- **Description of the task**
From top to bottom, return the listing exactly as it appears, omitting its images.

- **Data block**

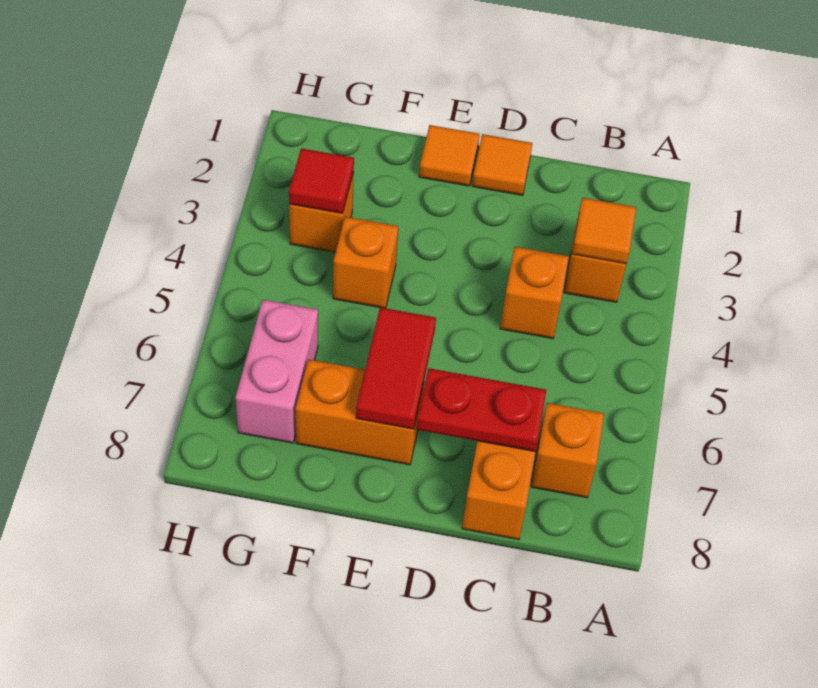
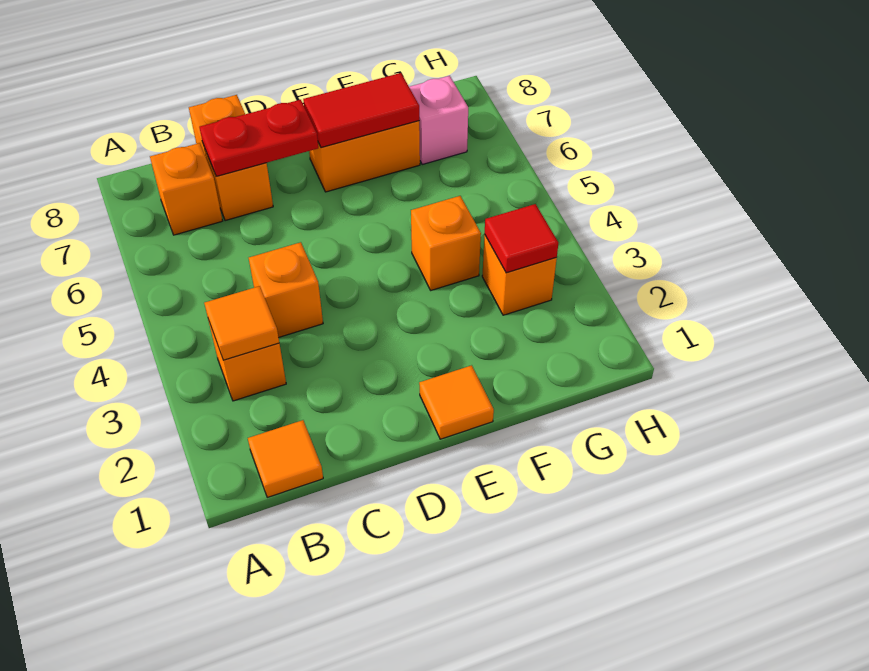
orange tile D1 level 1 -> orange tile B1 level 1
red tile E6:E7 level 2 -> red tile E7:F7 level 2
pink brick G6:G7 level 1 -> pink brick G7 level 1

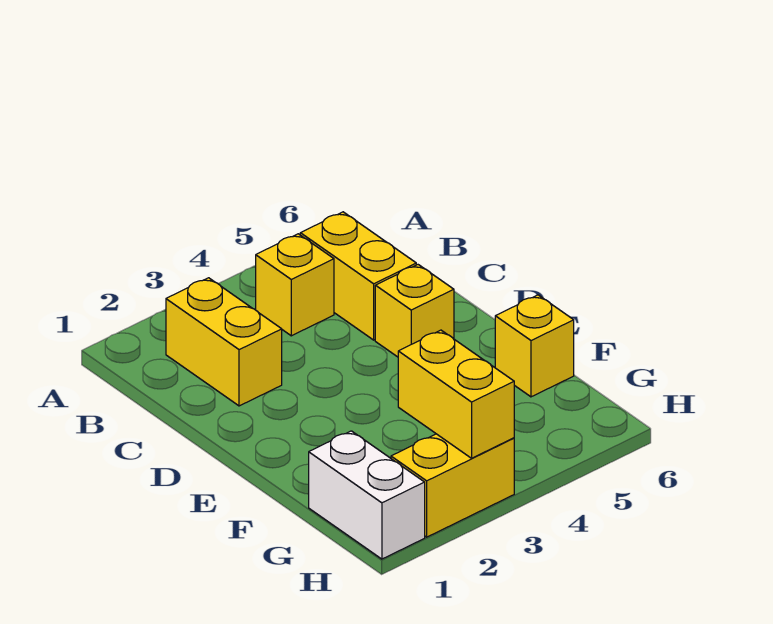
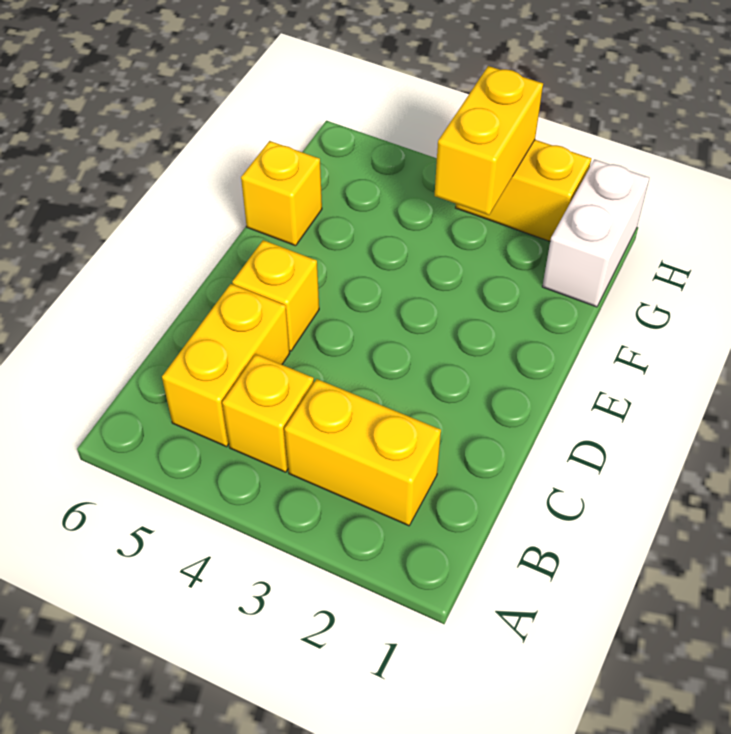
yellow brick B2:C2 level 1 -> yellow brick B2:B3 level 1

- **Task solution**
orange tile D1 level 1 -> orange tile B1 level 1
red tile E6:E7 level 2 -> red tile E7:F7 level 2
pink brick G6:G7 level 1 -> pink brick G7 level 1

yellow brick B2:C2 level 1 -> yellow brick B2:B3 level 1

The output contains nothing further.